(Directions) Each record below is to be copied word for word, with pictures removed.

(Recorded information)
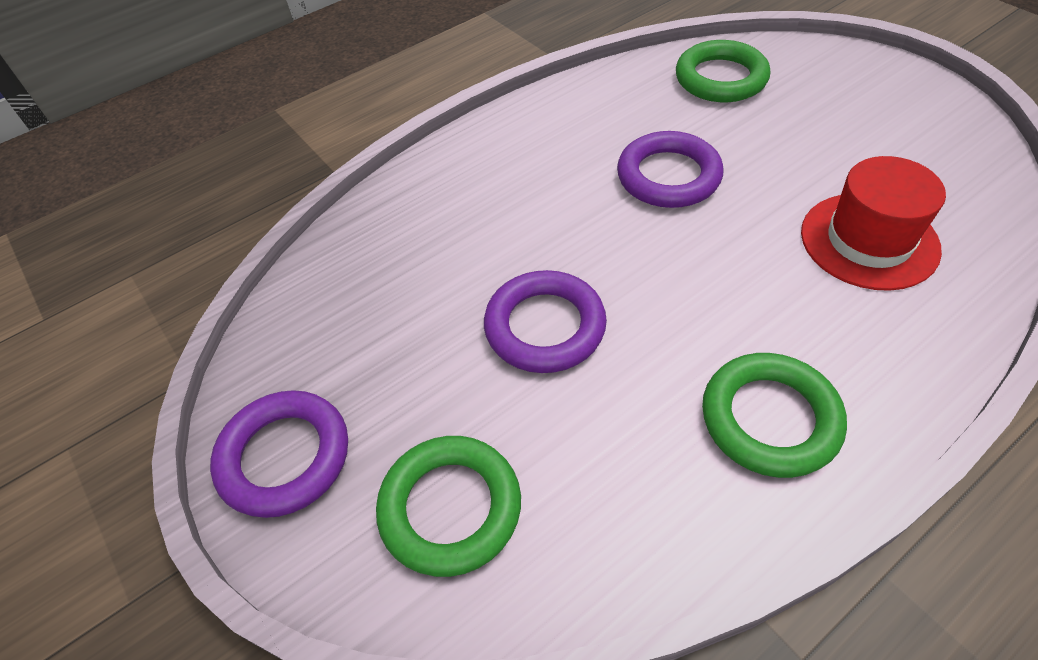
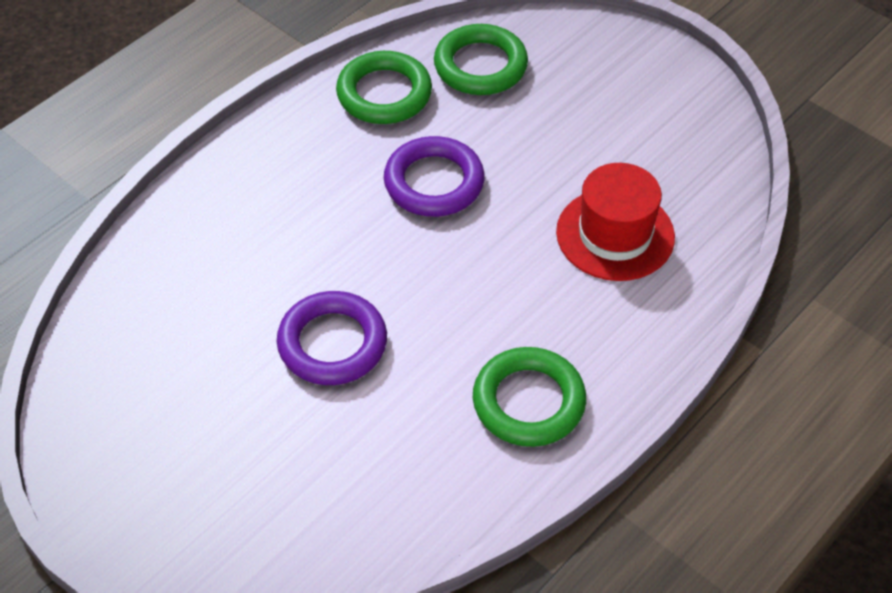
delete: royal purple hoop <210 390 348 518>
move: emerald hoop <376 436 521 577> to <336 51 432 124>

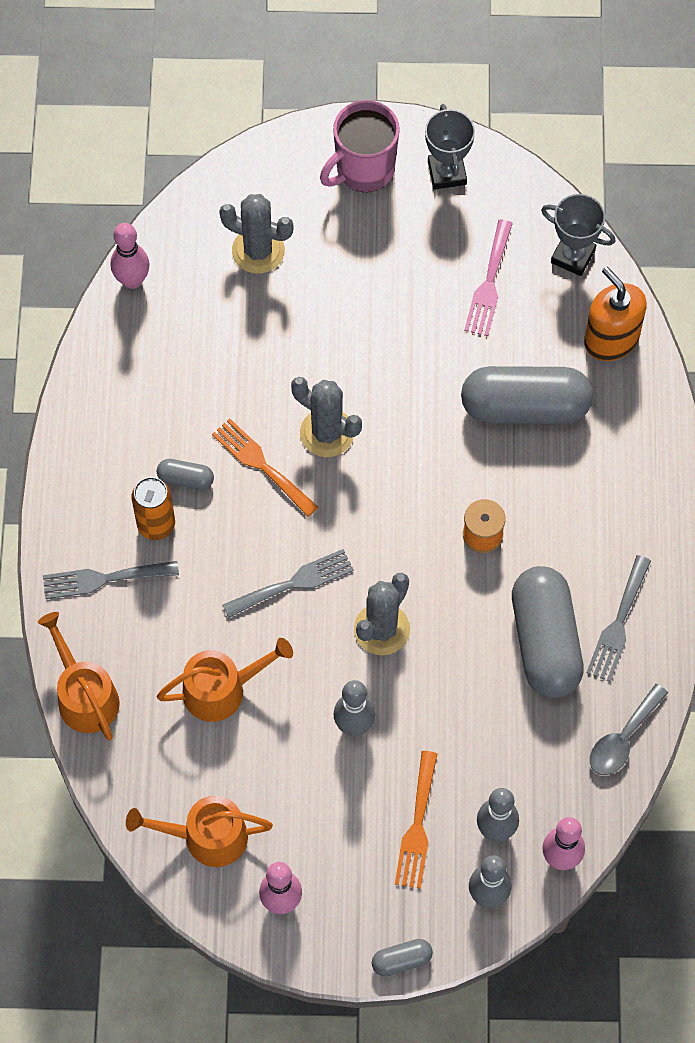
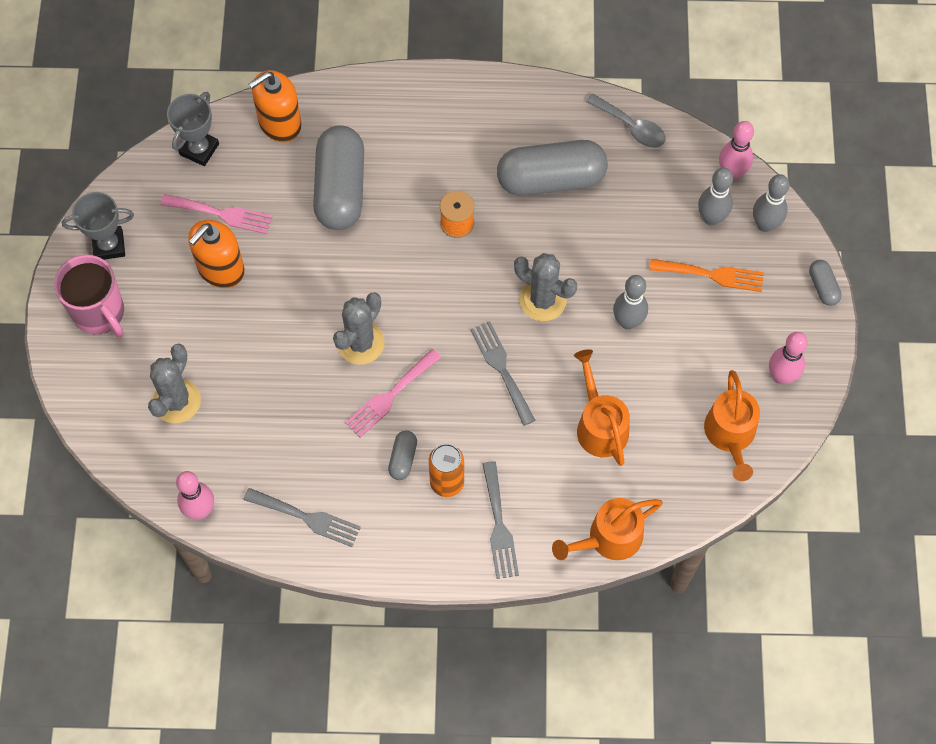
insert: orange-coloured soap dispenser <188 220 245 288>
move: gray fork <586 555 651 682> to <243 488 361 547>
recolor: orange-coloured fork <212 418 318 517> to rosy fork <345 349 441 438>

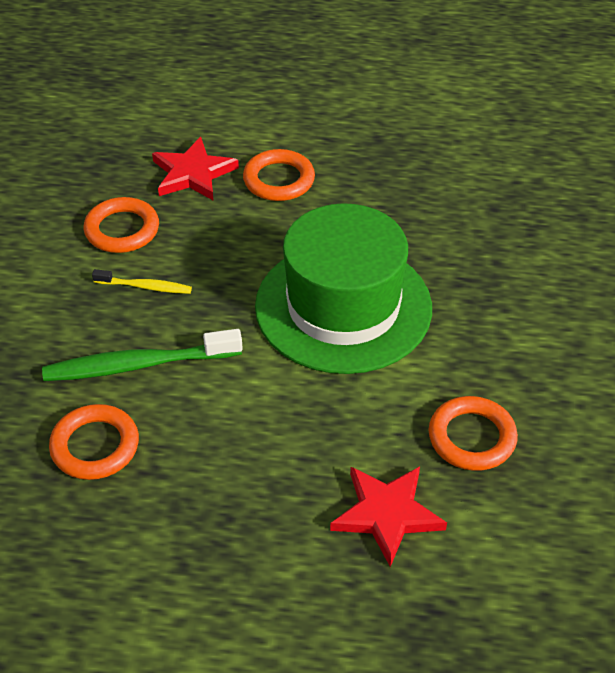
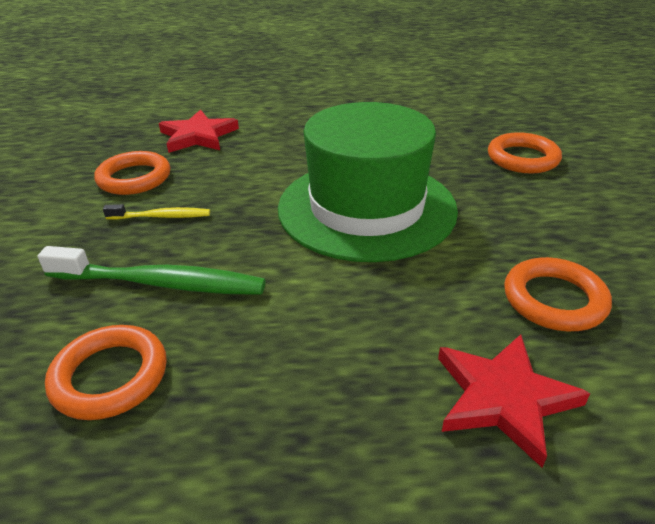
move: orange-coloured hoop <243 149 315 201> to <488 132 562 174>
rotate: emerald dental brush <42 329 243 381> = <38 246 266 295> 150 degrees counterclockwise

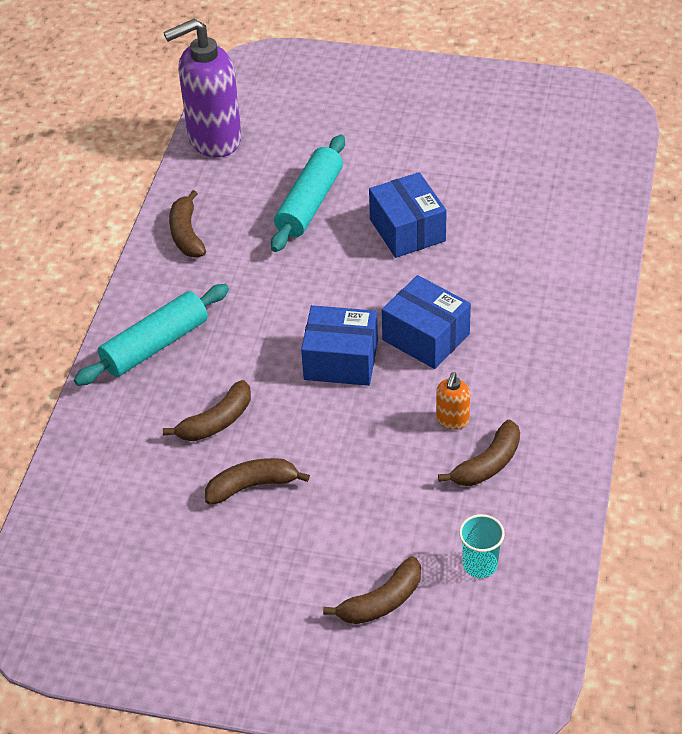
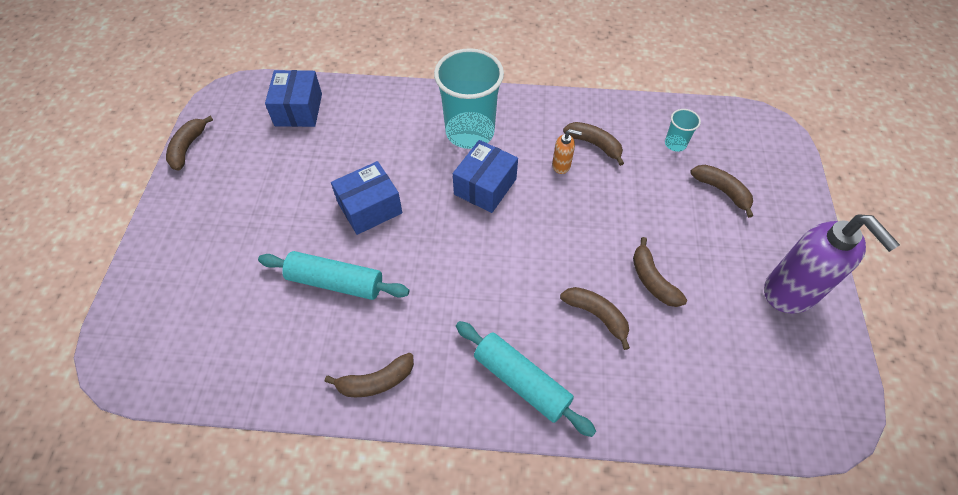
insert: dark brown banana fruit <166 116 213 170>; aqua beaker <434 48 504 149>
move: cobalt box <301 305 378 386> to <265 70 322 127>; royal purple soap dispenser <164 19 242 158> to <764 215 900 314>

(Result)
delete: royal purple hoop <210 390 348 518>
move: emerald hoop <376 436 521 577> to <336 51 432 124>

insert: orange-coloured soap dispenser <188 220 245 288>
move: gray fork <586 555 651 682> to <243 488 361 547>
recolor: orange-coloured fork <212 418 318 517> to rosy fork <345 349 441 438>

move: orange-coloured hoop <243 149 315 201> to <488 132 562 174>
rotate: emerald dental brush <42 329 243 381> = <38 246 266 295> 150 degrees counterclockwise

insert: dark brown banana fruit <166 116 213 170>; aqua beaker <434 48 504 149>
move: cobalt box <301 305 378 386> to <265 70 322 127>; royal purple soap dispenser <164 19 242 158> to <764 215 900 314>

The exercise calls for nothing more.